• _Task directions_
A verbatim transcript of the data below is required, images omitted.

Extracted information Block Start

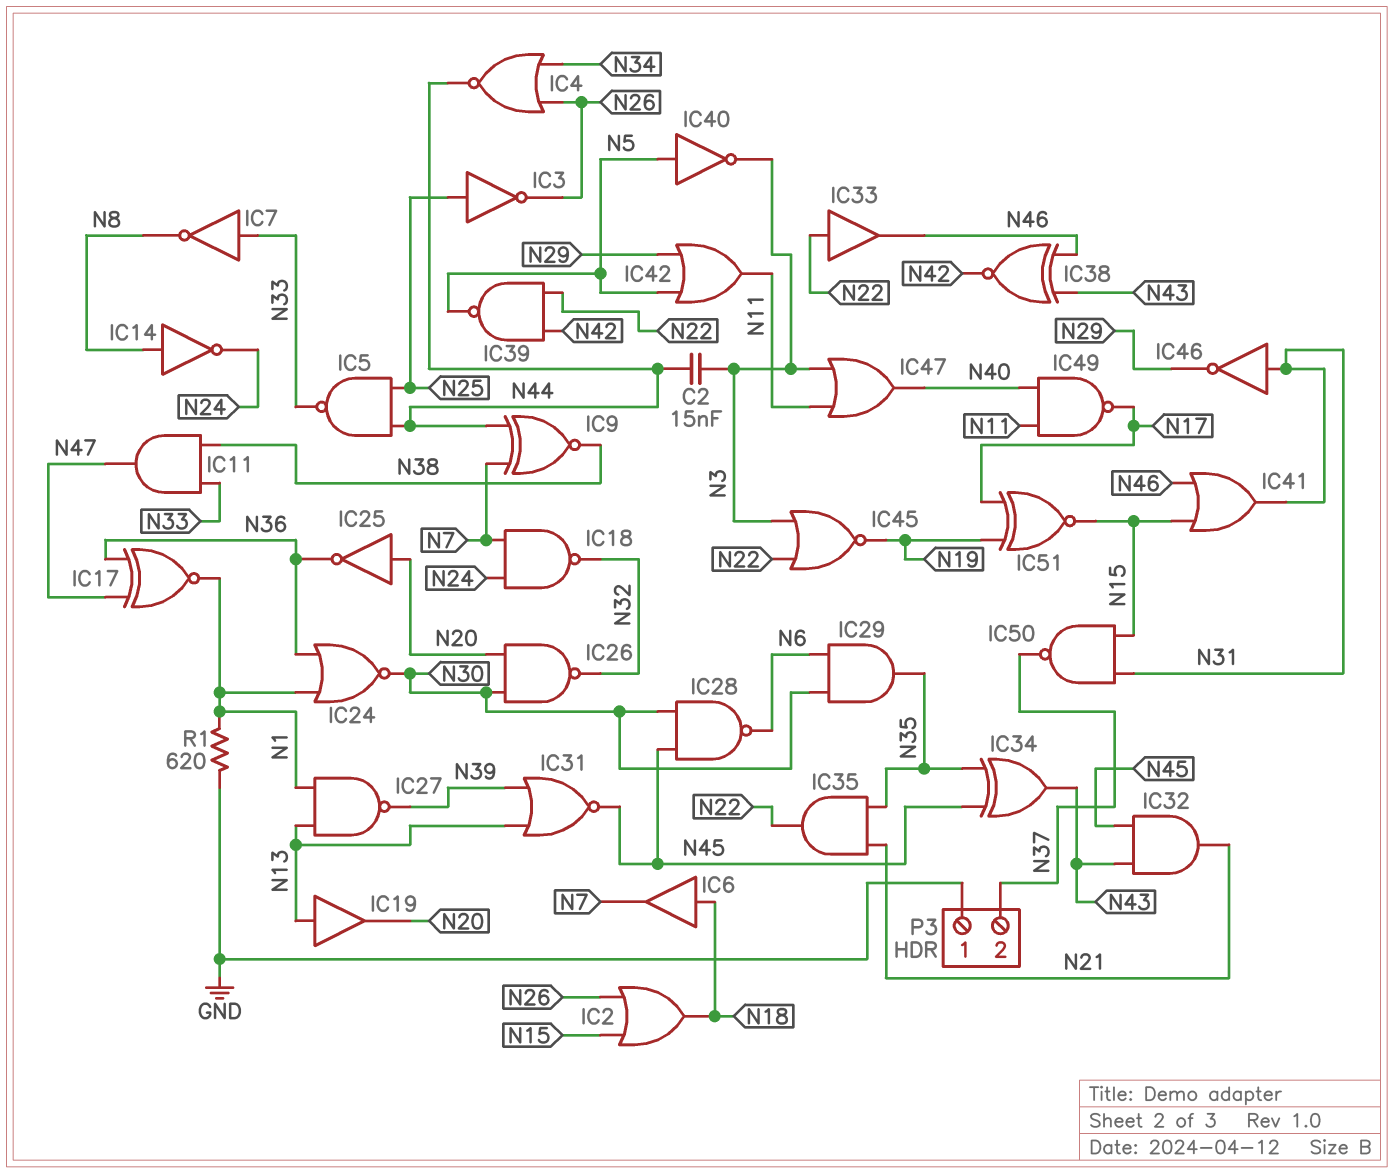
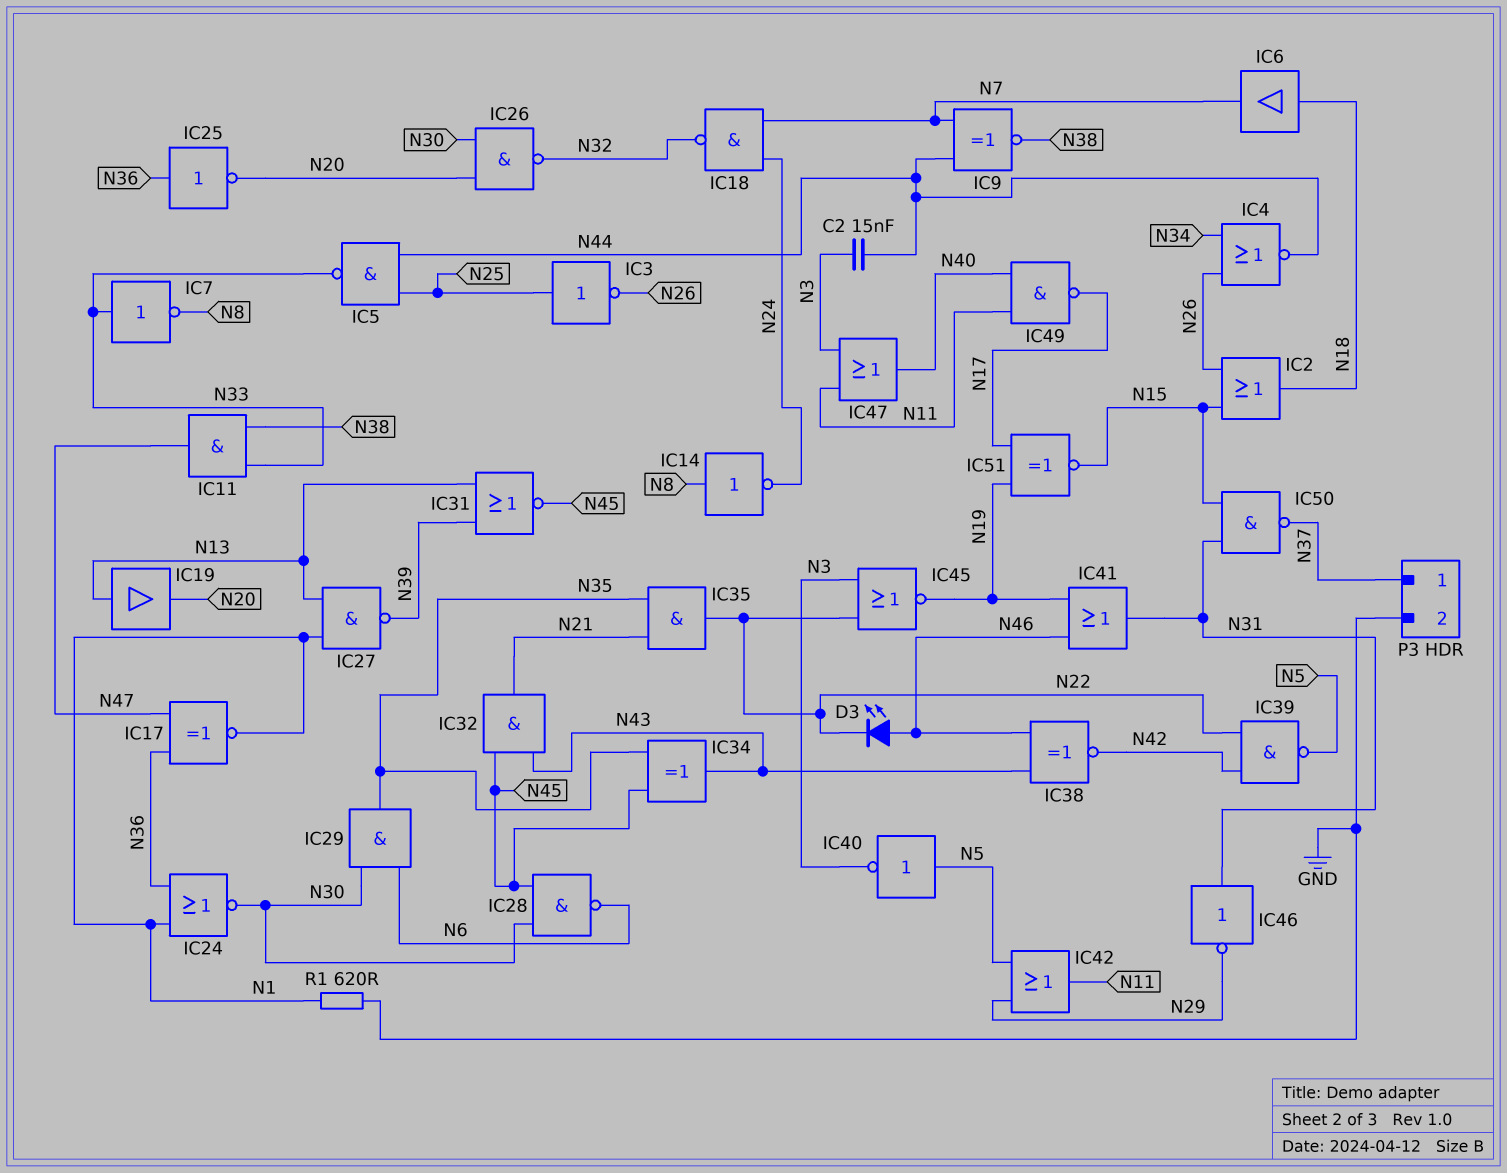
D3: none -> LED (A N46, K N22)
IC25: NOT (in N20, out N36) -> NOT (in N36, out N20)
IC33: buffer (in N22, out N46) -> none
IC41: OR (in N15, in N46, out N31) -> OR (in N19, in N46, out N31)
P3 pin 1: GND -> N37
P3 pin 2: N37 -> GND

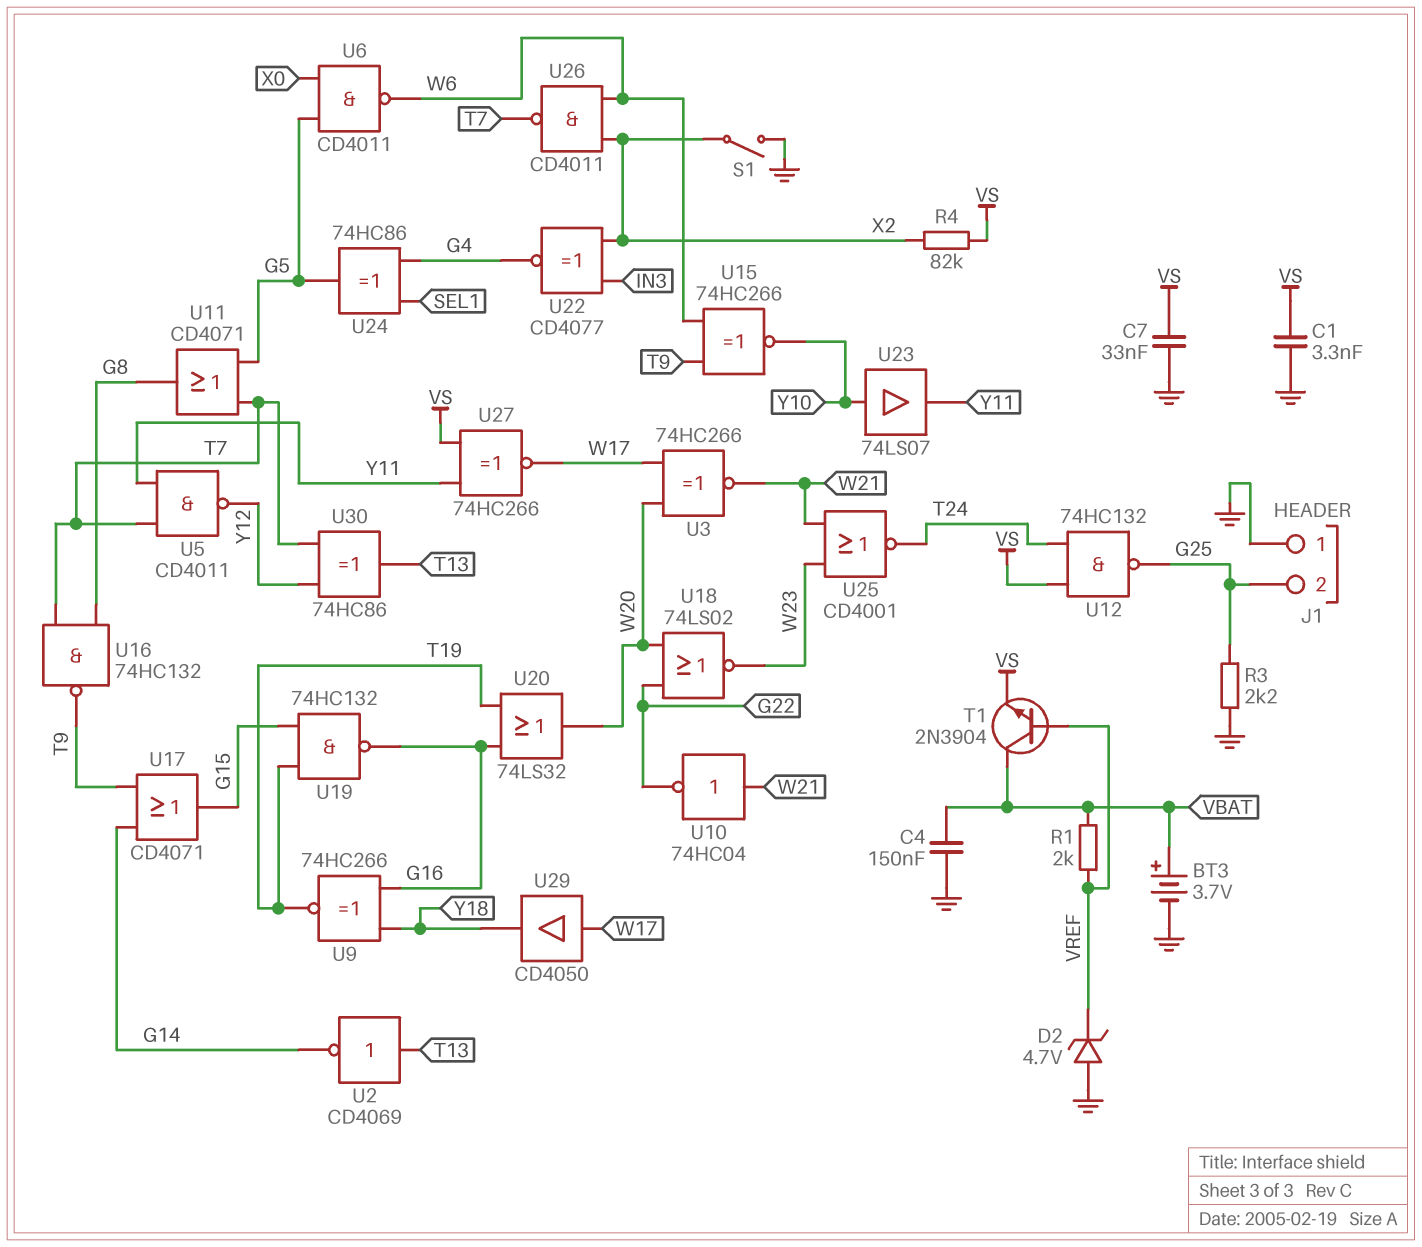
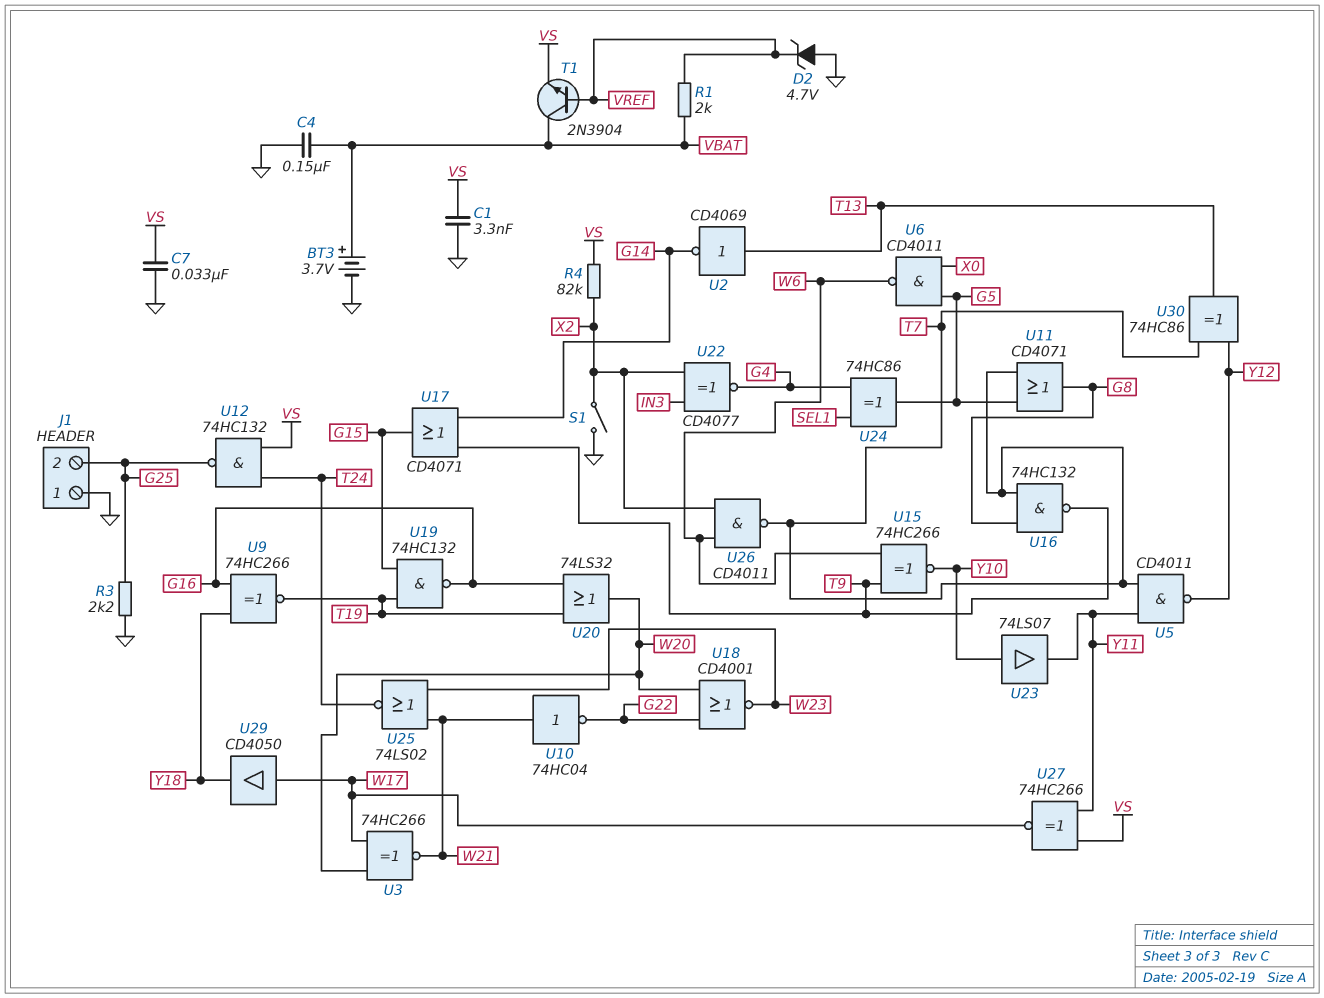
U18: NOR 74LS02 (in G22, in W20, out W23) -> NOR CD4001 (in G22, in W20, out W23)
U25: NOR CD4001 (in W21, in W23, out T24) -> NOR 74LS02 (in W21, in W23, out T24)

Extracted information Block End

• _Exercise output_
D3: none -> LED (A N46, K N22)
IC25: NOT (in N20, out N36) -> NOT (in N36, out N20)
IC33: buffer (in N22, out N46) -> none
IC41: OR (in N15, in N46, out N31) -> OR (in N19, in N46, out N31)
P3 pin 1: GND -> N37
P3 pin 2: N37 -> GND

U18: NOR 74LS02 (in G22, in W20, out W23) -> NOR CD4001 (in G22, in W20, out W23)
U25: NOR CD4001 (in W21, in W23, out T24) -> NOR 74LS02 (in W21, in W23, out T24)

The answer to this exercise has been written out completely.